• What is being asked
Please list each line of the data below that contains the string "kern". Case counts.

• Dataset entries
* begin *

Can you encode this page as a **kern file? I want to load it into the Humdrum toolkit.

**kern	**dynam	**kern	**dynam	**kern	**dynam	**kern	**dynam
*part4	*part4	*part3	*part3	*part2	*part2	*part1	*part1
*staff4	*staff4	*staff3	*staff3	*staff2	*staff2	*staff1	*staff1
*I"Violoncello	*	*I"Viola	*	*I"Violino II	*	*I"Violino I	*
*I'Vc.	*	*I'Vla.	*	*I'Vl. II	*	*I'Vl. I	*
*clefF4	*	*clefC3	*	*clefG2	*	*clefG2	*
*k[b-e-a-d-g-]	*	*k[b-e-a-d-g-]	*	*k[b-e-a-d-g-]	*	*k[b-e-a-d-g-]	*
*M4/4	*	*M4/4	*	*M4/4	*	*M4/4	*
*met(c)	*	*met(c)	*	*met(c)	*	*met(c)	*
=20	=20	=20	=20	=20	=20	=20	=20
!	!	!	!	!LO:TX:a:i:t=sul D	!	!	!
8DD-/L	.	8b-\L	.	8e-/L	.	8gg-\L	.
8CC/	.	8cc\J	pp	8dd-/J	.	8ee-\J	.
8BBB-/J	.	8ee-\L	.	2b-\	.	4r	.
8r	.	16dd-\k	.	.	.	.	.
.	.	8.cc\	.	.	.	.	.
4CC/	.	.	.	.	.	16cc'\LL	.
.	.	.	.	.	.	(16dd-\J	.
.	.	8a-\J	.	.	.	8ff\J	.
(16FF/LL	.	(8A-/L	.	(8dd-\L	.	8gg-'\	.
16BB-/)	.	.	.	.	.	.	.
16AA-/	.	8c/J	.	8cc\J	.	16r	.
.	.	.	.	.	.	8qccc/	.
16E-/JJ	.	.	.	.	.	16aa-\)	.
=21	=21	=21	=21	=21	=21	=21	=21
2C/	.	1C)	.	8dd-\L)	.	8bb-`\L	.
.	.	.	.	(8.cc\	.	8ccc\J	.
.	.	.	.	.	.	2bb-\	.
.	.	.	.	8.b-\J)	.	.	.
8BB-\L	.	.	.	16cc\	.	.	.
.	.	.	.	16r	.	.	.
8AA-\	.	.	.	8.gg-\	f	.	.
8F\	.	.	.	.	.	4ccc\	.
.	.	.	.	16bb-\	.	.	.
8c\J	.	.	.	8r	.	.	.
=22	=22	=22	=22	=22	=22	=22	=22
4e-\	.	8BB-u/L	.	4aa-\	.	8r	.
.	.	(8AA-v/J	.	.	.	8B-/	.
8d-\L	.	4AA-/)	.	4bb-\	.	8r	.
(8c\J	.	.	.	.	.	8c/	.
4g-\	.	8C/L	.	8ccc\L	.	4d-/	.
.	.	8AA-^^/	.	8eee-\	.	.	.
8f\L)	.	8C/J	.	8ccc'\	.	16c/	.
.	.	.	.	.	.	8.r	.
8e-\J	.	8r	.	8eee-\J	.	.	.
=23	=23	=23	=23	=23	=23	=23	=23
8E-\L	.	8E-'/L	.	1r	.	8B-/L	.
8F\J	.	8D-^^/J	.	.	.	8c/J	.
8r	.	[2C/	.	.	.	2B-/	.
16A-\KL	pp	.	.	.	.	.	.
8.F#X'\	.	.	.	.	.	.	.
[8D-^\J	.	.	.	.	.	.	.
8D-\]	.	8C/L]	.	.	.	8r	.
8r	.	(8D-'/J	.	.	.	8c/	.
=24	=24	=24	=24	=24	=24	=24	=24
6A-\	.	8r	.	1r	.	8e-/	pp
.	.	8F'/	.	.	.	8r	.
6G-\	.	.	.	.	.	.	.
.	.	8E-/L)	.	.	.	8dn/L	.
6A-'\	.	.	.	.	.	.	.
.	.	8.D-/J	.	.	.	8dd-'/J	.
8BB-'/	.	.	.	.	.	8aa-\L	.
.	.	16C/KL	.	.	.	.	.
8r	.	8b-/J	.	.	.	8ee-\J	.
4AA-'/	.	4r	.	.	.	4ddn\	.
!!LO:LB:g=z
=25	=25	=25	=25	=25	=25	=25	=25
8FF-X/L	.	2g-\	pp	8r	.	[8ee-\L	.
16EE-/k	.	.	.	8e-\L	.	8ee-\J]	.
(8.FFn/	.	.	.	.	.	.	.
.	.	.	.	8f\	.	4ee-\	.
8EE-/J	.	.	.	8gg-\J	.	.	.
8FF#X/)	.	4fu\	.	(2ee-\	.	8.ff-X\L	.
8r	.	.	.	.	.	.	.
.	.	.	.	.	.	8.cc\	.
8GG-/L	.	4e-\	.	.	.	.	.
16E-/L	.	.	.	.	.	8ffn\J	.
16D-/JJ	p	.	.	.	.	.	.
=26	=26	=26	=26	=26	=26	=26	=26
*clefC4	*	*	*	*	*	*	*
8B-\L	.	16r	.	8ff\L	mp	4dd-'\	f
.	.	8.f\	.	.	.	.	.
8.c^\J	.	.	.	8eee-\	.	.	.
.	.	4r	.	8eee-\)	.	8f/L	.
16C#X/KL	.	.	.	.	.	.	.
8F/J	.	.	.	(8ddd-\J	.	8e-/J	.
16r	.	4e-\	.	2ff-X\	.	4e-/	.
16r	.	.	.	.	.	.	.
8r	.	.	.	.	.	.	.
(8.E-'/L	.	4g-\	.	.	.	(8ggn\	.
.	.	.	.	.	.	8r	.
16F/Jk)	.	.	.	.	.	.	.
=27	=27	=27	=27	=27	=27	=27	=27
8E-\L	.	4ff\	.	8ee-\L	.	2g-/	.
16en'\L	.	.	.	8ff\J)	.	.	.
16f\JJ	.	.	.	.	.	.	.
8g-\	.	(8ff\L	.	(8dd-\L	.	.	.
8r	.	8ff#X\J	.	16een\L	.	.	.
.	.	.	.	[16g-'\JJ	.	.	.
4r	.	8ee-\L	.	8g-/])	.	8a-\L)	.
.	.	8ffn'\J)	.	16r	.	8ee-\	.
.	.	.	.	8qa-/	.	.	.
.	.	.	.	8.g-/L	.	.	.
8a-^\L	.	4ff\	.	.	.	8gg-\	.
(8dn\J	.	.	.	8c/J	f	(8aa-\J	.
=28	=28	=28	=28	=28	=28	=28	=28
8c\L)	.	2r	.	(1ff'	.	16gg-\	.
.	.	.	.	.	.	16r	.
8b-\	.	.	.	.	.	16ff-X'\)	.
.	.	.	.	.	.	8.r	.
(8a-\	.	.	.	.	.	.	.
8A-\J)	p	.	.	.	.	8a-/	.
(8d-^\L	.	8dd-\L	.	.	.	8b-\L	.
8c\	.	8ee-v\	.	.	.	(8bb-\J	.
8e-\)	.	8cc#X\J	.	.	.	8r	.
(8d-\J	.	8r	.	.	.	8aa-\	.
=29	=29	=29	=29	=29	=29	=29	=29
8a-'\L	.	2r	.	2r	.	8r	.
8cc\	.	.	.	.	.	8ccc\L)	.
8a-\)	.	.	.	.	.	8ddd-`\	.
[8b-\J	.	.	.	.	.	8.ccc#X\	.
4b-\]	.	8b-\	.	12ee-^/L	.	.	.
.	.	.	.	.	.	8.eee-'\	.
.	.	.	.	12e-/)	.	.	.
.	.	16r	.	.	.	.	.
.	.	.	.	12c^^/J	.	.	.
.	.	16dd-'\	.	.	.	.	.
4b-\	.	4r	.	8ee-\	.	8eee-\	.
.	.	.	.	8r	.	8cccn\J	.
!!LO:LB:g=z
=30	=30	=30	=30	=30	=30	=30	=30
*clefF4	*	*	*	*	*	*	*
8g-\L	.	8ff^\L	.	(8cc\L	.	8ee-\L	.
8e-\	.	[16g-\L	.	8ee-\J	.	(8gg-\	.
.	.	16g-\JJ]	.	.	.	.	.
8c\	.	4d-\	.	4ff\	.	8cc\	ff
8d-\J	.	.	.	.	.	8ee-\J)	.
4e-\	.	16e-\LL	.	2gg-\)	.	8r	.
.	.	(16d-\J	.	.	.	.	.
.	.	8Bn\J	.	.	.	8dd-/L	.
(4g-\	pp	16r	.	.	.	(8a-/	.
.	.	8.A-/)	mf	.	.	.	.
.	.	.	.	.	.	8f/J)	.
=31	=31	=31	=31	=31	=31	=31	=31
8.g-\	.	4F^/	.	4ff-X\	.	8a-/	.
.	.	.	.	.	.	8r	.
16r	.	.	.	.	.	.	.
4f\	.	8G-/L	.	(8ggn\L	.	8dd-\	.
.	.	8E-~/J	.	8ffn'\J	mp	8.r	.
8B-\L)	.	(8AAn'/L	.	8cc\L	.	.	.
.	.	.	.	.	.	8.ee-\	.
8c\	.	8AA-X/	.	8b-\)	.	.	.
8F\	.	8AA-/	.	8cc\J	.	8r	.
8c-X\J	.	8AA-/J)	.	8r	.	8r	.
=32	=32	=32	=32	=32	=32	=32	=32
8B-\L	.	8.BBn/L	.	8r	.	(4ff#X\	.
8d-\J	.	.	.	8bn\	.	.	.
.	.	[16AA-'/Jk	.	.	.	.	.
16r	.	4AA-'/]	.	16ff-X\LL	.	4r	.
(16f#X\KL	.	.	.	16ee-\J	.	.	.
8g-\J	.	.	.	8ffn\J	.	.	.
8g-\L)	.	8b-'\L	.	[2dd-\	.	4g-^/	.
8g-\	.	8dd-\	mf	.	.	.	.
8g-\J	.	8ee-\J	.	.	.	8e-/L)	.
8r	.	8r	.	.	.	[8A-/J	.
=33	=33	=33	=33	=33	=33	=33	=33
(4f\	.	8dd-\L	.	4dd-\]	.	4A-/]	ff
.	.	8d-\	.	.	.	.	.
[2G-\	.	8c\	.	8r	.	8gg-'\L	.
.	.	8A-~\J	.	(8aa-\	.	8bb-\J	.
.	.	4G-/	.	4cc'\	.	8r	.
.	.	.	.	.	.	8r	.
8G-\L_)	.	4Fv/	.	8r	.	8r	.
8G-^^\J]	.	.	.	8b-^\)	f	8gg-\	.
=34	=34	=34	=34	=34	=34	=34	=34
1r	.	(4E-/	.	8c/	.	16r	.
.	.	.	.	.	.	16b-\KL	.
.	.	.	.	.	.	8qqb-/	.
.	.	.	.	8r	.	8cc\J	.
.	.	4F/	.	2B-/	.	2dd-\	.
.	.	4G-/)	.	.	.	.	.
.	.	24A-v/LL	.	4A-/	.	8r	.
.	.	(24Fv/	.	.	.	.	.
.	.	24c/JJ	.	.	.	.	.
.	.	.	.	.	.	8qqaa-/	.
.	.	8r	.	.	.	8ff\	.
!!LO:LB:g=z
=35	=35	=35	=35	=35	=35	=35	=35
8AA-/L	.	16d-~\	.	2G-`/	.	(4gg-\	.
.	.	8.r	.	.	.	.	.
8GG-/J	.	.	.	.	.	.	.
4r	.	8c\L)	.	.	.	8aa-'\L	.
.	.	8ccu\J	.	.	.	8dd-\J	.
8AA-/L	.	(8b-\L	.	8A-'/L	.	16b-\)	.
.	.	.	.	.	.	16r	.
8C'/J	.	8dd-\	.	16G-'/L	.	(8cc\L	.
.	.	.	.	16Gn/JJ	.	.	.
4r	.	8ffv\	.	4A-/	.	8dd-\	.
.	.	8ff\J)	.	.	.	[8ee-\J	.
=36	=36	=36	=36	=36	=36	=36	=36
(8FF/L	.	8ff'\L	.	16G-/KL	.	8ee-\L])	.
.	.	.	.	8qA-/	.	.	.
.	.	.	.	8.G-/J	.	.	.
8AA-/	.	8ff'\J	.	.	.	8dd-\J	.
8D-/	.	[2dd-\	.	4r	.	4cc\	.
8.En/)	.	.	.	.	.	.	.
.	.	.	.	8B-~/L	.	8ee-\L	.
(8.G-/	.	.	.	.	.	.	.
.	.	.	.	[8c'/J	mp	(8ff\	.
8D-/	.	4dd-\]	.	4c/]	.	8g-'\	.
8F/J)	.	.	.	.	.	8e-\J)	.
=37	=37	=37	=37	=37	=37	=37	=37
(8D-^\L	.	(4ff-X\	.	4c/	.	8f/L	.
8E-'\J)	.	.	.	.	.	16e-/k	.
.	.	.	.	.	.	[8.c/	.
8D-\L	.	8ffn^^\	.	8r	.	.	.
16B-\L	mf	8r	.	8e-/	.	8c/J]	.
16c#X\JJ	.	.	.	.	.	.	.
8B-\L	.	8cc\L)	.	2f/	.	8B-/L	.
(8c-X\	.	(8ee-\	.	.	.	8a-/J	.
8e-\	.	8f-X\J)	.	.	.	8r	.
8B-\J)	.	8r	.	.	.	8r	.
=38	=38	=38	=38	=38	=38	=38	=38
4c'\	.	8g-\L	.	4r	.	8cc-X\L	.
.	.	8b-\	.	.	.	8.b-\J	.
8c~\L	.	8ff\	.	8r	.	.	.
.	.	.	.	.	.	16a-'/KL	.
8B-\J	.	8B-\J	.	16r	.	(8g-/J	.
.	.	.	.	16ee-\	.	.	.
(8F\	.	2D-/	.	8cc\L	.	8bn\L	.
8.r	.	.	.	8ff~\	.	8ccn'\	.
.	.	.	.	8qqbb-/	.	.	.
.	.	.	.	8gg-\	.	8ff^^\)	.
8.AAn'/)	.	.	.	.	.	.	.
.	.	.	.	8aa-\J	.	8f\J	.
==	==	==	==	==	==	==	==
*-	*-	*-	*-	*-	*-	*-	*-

* end *

• Complete output
Can you encode this page as a **kern file? I want to load it into the Humdrum toolkit.
**kern	**dynam	**kern	**dynam	**kern	**dynam	**kern	**dynam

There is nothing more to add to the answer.